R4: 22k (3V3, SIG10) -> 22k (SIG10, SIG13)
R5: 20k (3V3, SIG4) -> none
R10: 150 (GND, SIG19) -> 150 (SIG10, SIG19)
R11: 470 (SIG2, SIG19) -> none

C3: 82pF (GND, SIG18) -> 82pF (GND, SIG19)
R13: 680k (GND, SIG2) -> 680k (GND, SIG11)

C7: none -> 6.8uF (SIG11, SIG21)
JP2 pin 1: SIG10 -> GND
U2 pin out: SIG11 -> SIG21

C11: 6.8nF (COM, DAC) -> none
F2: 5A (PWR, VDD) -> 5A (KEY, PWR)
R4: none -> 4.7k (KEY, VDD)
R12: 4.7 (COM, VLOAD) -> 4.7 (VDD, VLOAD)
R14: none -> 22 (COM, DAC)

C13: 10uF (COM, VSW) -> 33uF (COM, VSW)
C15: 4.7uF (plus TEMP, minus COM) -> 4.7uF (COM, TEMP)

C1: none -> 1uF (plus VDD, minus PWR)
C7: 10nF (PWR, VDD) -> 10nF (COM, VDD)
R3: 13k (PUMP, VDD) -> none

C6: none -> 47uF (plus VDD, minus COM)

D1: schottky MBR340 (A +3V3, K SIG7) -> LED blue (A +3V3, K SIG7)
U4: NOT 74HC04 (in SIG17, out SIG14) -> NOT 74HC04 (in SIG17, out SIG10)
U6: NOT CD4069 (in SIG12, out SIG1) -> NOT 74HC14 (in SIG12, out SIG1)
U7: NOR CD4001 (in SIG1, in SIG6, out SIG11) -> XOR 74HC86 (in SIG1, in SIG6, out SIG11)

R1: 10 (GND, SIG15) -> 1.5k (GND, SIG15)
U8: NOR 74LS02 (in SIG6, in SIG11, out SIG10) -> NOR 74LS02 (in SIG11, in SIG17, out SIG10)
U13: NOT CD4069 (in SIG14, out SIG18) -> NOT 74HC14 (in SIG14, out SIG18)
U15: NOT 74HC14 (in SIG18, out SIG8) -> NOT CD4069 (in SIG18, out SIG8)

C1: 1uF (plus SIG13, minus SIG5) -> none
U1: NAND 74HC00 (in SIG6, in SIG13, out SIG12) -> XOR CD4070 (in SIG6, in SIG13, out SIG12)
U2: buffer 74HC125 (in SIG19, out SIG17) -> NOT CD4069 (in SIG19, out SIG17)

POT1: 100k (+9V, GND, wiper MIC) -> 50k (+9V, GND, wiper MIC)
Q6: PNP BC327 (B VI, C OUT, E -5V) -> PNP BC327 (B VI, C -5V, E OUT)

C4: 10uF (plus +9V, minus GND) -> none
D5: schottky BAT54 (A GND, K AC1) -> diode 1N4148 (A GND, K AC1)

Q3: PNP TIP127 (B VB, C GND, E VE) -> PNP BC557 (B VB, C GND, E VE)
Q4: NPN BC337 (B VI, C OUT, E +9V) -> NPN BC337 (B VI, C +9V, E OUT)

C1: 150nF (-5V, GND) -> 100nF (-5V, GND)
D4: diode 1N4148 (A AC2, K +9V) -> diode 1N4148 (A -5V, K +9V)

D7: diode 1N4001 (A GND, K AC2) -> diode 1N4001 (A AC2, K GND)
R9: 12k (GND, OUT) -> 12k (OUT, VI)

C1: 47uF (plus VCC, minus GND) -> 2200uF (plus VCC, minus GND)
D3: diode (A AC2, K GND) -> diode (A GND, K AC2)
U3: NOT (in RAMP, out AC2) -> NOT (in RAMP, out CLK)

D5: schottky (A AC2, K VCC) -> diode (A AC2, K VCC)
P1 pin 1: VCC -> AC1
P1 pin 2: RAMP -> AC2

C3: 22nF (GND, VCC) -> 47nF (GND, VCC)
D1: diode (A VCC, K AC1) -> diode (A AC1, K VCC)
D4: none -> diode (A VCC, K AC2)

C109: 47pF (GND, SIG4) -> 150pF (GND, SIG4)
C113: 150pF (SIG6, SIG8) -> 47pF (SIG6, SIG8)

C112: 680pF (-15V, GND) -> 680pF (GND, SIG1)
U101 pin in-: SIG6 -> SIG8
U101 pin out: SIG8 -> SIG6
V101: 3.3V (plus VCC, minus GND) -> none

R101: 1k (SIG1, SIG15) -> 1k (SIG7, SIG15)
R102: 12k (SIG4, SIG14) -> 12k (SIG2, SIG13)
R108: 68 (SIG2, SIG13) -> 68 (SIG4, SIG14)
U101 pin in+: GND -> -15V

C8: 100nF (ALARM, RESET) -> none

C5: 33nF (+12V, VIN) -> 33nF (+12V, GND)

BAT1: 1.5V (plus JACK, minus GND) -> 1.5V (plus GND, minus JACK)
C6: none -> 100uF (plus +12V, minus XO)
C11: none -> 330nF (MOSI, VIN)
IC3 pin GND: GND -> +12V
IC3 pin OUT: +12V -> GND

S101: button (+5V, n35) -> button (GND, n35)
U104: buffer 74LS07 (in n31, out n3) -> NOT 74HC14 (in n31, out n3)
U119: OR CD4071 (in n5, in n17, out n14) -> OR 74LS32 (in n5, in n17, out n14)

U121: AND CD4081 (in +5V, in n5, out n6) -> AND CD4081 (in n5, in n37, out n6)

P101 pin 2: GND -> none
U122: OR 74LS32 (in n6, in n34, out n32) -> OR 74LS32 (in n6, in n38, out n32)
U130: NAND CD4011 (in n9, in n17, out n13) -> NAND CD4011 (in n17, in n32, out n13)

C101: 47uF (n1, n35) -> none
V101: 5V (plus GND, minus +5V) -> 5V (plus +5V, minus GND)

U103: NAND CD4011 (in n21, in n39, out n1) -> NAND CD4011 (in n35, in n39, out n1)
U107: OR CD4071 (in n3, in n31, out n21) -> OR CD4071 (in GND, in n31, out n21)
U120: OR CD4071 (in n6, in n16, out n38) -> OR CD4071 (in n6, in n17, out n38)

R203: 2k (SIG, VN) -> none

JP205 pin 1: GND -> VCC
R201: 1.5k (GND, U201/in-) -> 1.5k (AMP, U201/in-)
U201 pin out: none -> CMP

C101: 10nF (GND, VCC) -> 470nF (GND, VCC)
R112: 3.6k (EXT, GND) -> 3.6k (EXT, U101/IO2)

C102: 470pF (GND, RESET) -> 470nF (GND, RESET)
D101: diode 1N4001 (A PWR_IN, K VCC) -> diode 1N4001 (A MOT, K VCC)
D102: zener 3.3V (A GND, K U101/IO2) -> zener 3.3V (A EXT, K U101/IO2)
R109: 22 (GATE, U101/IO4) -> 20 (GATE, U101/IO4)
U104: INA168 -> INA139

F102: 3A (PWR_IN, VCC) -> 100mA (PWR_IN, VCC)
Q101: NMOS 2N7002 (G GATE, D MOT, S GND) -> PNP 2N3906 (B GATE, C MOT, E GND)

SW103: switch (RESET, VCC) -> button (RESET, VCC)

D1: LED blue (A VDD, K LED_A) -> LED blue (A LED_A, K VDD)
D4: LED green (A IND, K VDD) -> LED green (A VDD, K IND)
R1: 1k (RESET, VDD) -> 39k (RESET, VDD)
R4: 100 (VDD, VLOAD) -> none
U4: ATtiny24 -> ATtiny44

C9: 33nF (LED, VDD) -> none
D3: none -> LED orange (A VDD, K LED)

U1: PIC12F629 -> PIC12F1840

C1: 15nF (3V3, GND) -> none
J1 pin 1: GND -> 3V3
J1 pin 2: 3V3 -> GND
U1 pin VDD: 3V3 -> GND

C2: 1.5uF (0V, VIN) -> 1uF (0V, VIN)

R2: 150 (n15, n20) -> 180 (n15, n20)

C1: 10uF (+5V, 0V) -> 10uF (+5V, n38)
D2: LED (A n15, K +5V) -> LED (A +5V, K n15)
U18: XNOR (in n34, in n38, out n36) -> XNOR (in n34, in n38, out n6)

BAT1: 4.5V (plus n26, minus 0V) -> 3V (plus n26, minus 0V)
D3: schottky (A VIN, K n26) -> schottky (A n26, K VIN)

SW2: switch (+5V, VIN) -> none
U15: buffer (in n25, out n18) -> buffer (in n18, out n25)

--

▸ AIM OF THE TASK
Scan the listing for "switch" and copy out each line that has it.

▸ WRITTEN REPLY
SW103: switch (RESET, VCC) -> button (RESET, VCC)
SW2: switch (+5V, VIN) -> none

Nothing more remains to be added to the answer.